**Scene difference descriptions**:
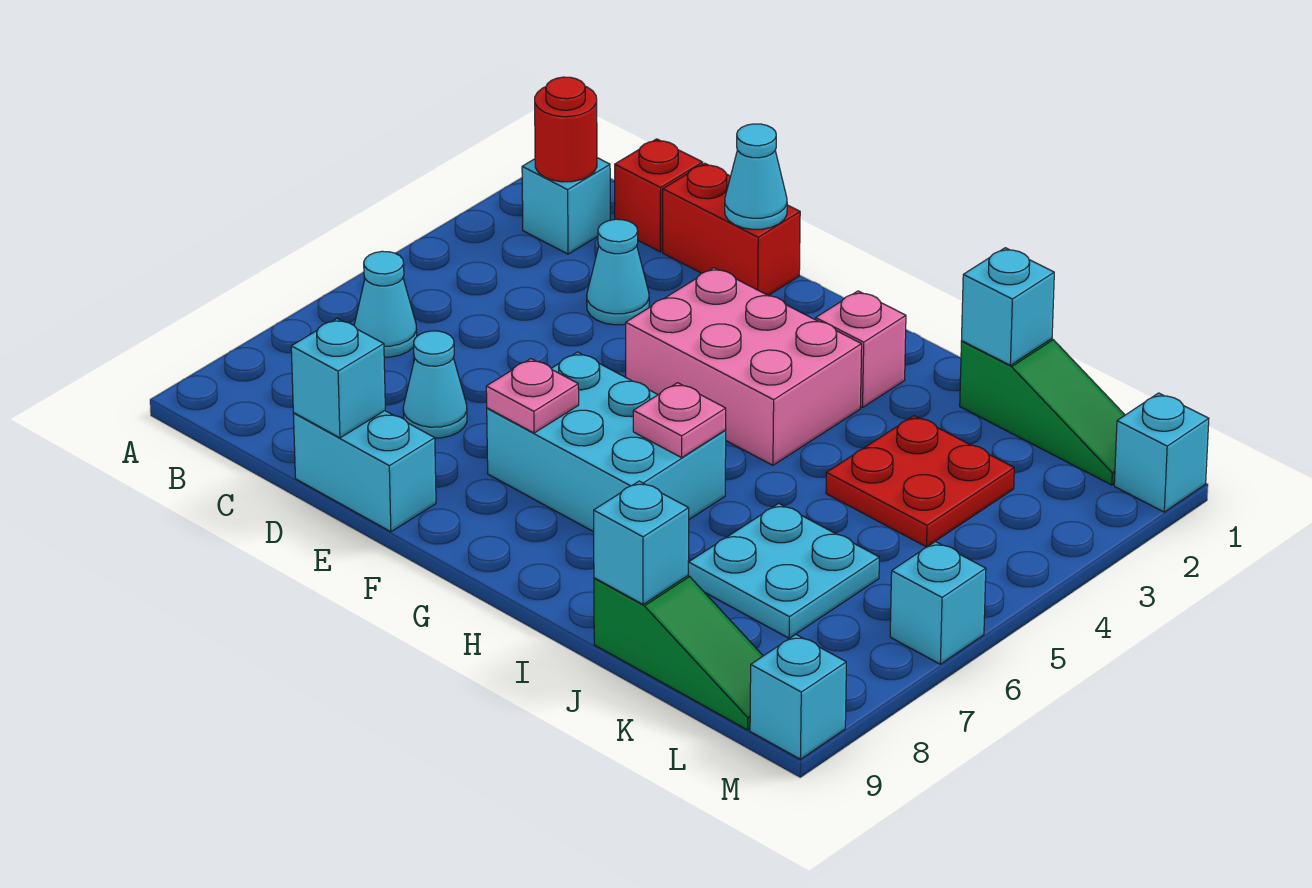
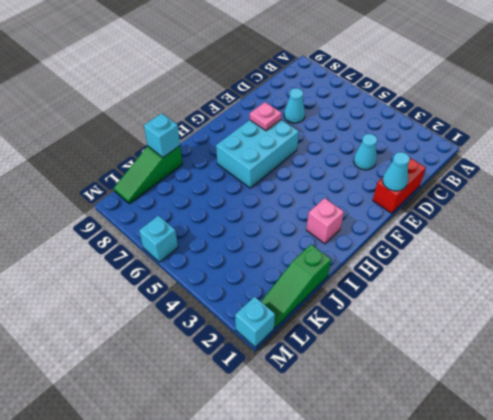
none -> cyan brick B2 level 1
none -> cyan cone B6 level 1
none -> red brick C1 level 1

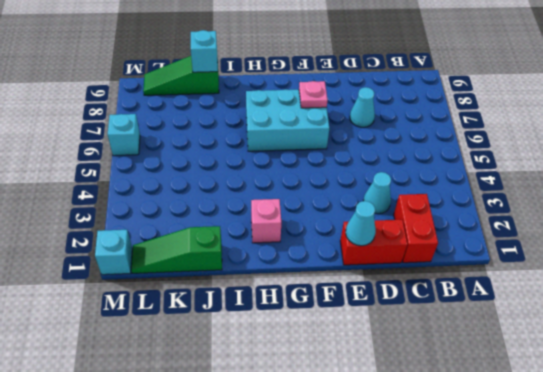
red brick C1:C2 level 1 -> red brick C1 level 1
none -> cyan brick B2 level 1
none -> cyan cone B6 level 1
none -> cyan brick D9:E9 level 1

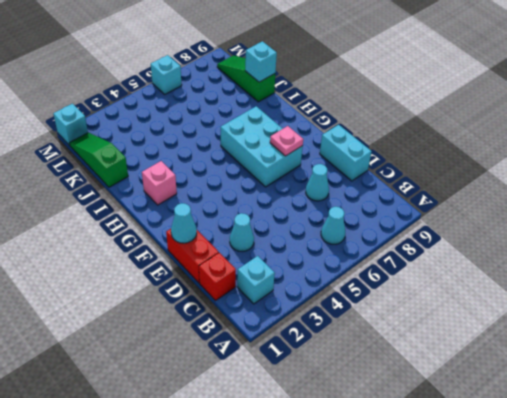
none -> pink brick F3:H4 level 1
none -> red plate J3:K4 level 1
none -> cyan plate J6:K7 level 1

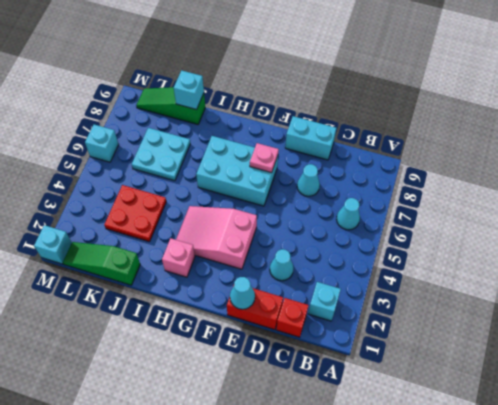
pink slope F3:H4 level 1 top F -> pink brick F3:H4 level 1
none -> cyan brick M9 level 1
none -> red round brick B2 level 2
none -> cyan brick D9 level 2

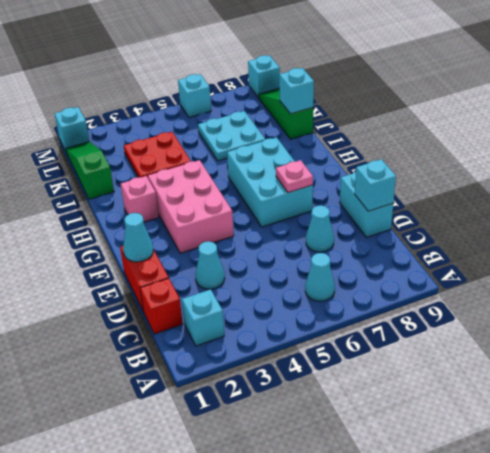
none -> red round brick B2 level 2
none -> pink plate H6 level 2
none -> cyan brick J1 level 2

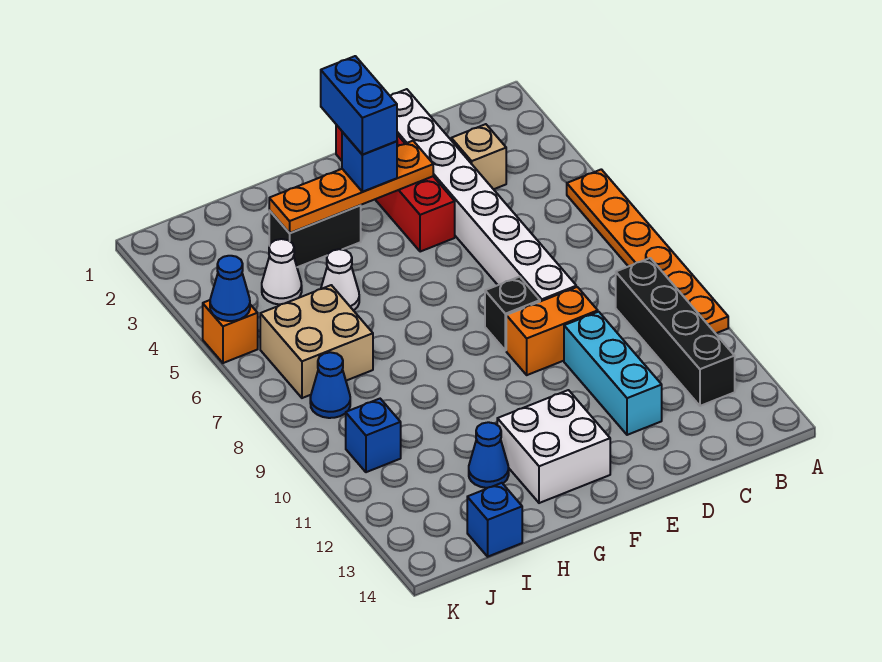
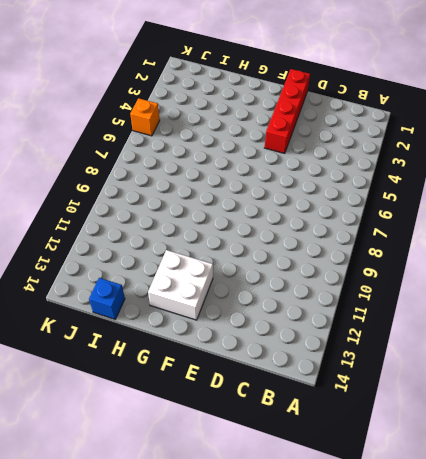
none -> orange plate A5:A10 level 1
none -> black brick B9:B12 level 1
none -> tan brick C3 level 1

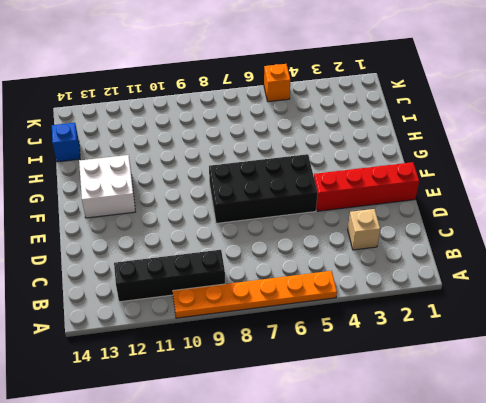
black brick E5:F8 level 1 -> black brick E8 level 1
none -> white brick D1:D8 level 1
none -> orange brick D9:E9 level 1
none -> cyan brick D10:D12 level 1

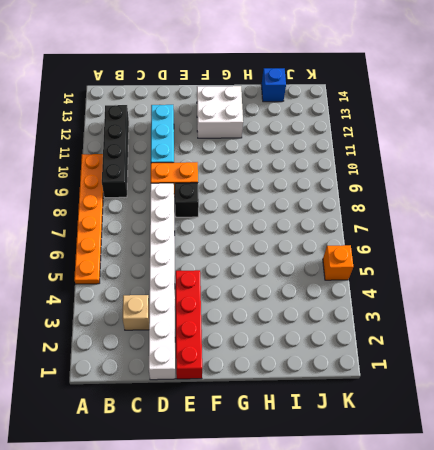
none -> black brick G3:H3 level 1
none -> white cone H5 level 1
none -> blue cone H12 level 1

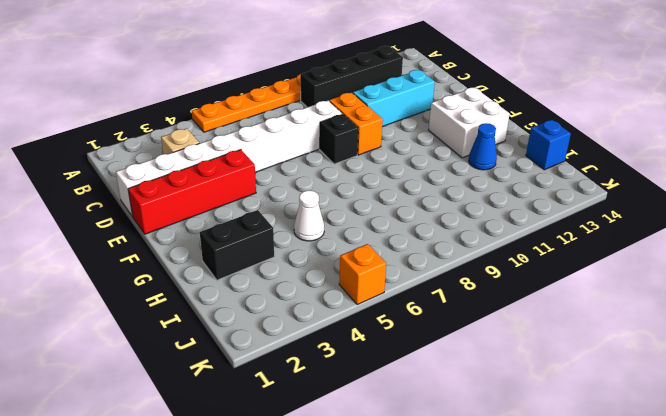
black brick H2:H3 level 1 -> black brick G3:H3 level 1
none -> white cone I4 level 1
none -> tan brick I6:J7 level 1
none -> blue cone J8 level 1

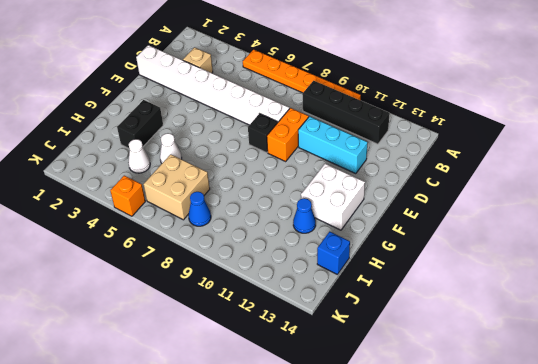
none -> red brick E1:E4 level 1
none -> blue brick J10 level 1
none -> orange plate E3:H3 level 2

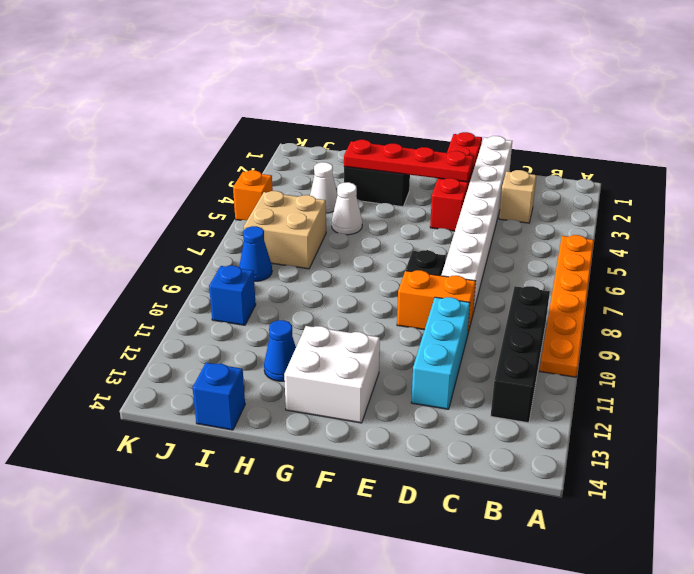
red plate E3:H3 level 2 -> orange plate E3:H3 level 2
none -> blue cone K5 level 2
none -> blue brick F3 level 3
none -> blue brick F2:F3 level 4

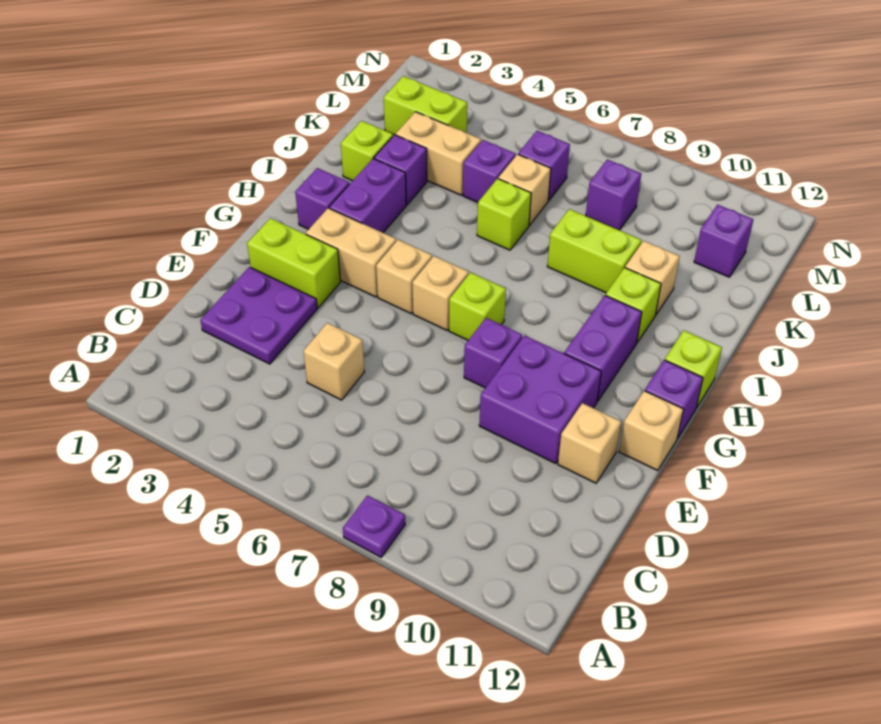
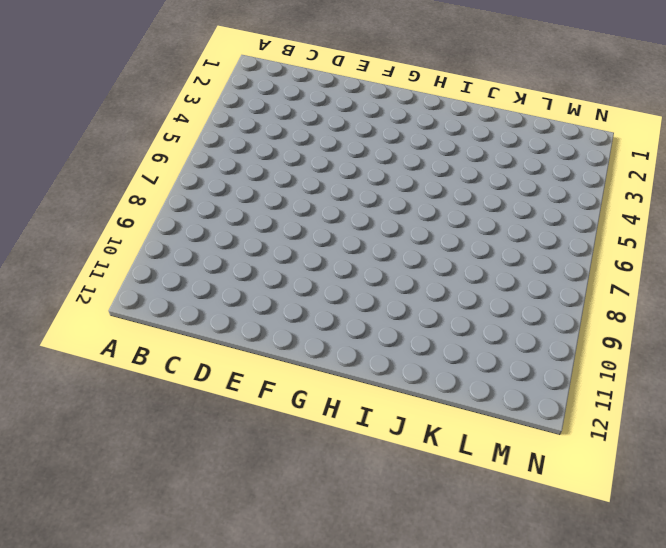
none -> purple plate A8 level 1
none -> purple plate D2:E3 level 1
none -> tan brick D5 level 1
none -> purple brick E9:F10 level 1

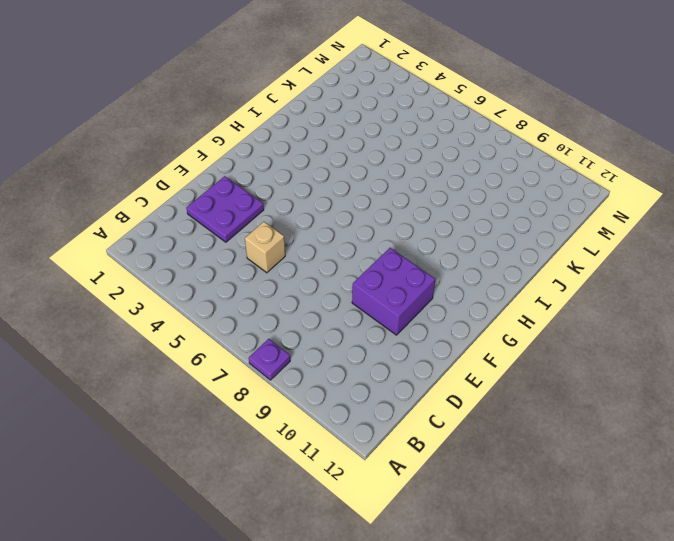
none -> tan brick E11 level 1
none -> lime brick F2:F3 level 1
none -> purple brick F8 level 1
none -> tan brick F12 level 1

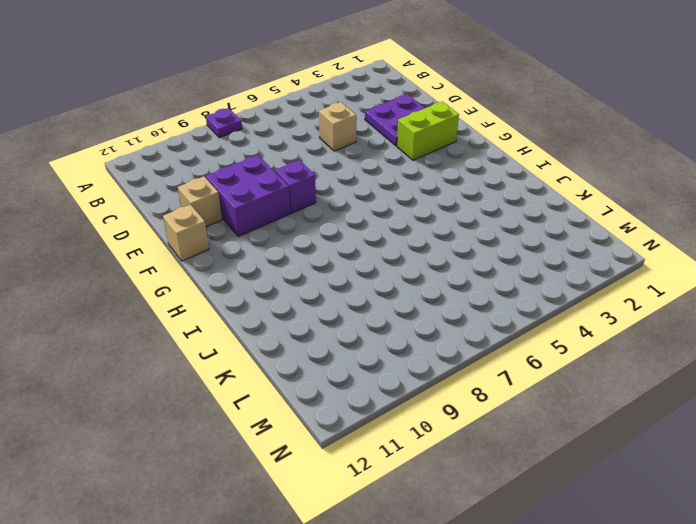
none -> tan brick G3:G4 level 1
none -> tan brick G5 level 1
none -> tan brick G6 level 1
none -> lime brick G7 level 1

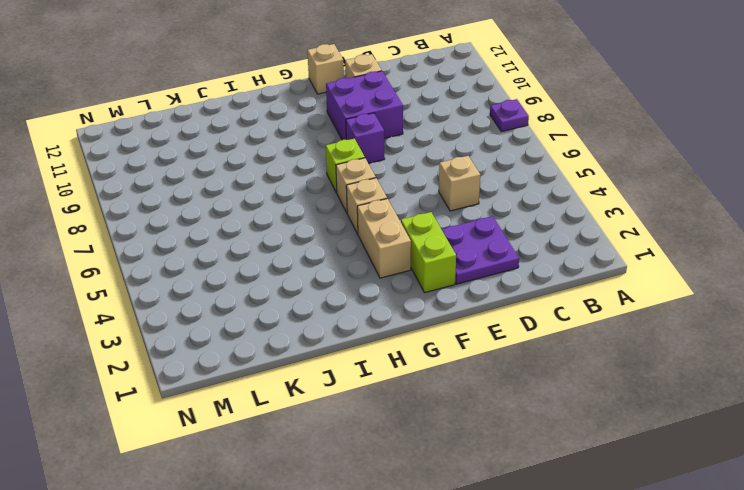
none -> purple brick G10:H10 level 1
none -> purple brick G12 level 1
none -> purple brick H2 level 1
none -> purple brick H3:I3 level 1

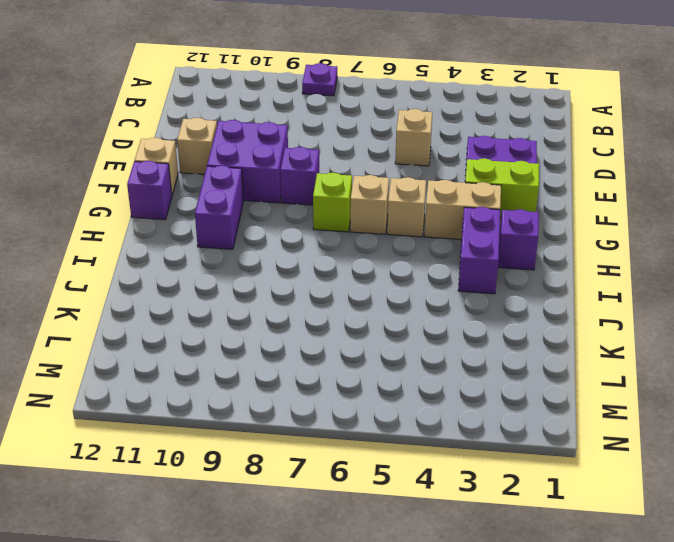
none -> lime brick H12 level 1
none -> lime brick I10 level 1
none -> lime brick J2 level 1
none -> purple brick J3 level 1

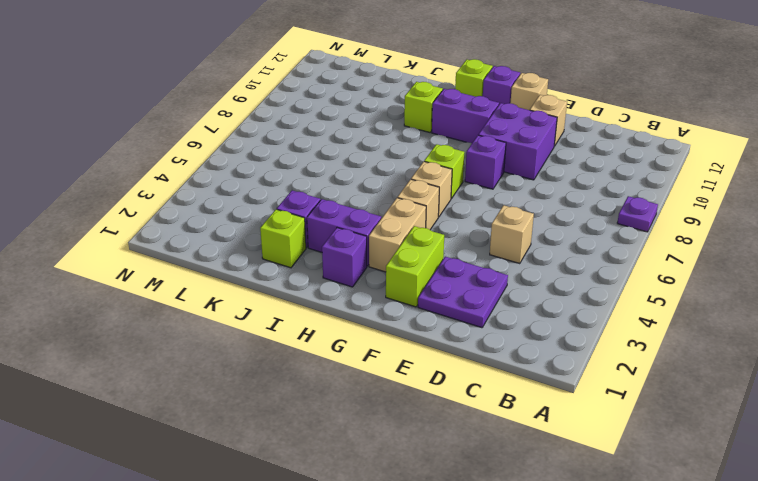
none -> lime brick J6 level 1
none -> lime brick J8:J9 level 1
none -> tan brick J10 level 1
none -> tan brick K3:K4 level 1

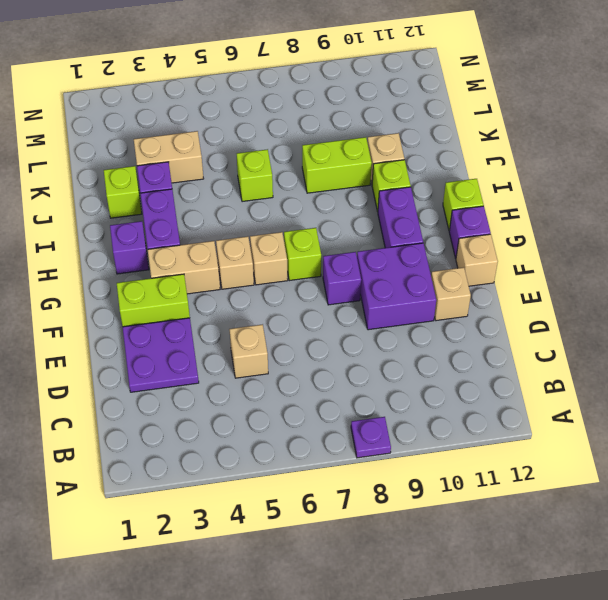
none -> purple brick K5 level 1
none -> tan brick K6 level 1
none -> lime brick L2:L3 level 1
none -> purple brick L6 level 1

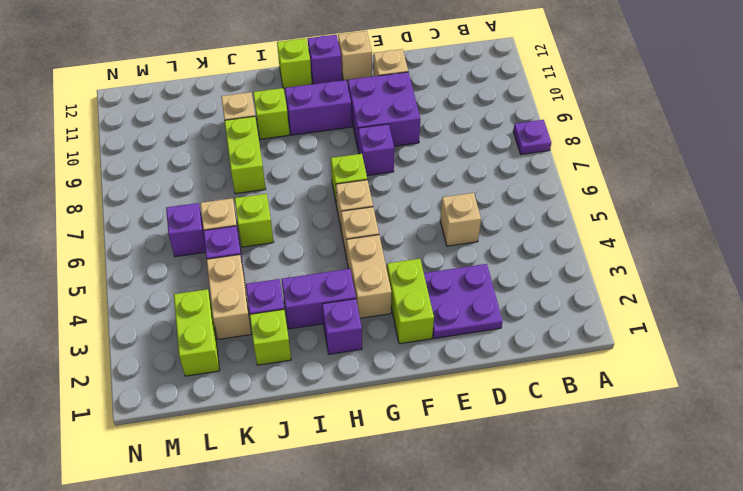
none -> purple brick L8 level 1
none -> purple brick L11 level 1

**WHAT THE EXERCISE ASKS**: Take the lines from the one holding "none -> lime brick J6 level 1" through the final line of the records above and output them exactly, both ends included, excluding pictures.

**RESPONSE TO THE TASK**:
none -> lime brick J6 level 1
none -> lime brick J8:J9 level 1
none -> tan brick J10 level 1
none -> tan brick K3:K4 level 1

none -> purple brick K5 level 1
none -> tan brick K6 level 1
none -> lime brick L2:L3 level 1
none -> purple brick L6 level 1

none -> purple brick L8 level 1
none -> purple brick L11 level 1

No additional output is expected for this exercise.